▶ _Goal of the exercise_: Using the data below, determine the number of lines that include the string "none". Write only that number.
_ _ _ _
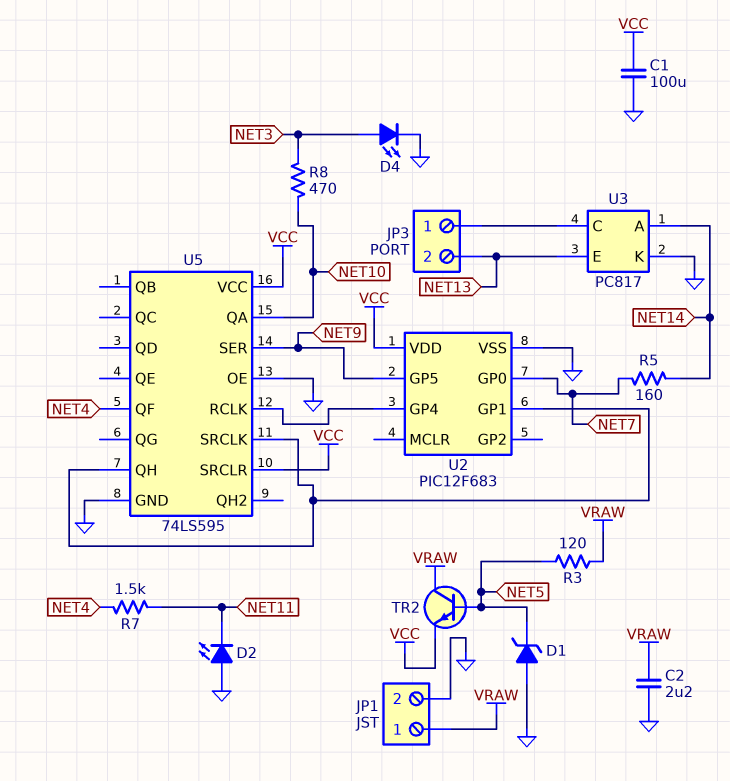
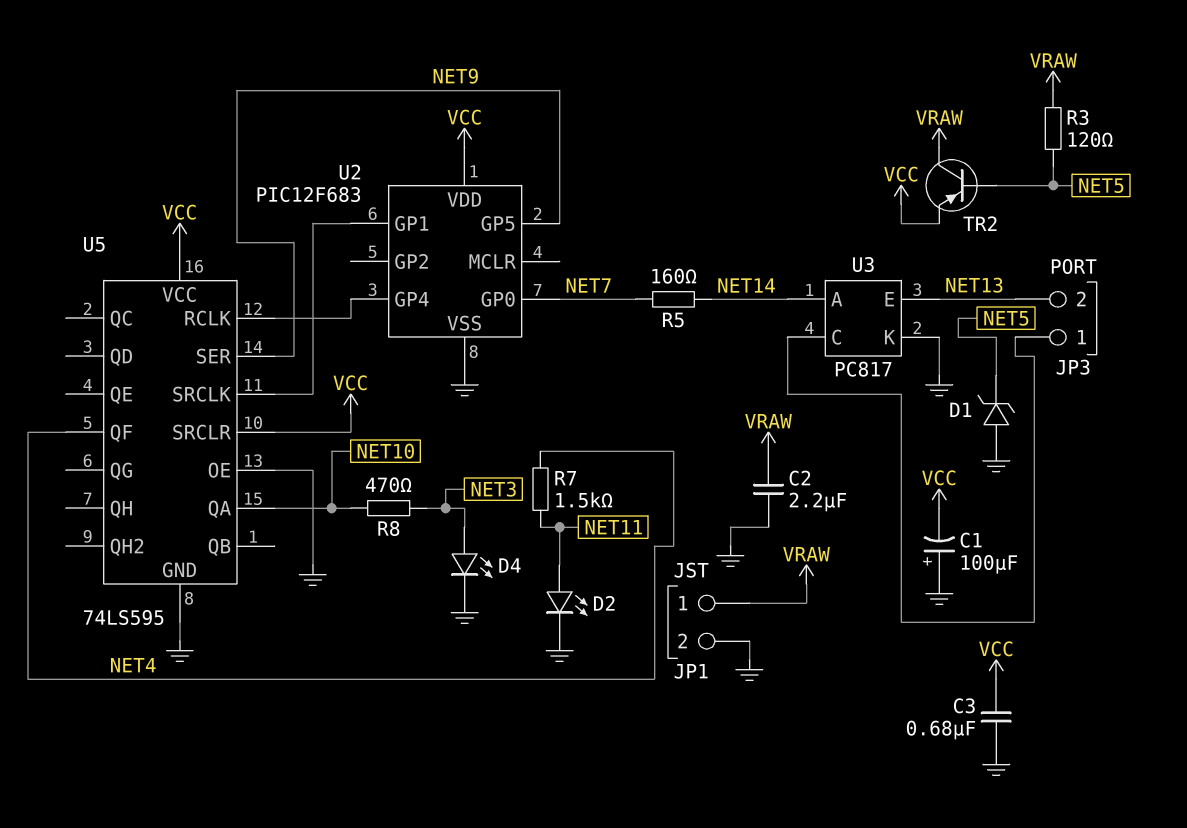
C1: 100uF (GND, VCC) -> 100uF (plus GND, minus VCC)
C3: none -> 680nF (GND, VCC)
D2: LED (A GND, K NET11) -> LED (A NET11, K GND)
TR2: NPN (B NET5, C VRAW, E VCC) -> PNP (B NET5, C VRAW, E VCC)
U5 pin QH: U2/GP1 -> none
_ _ _ _
▶ _Result_: 2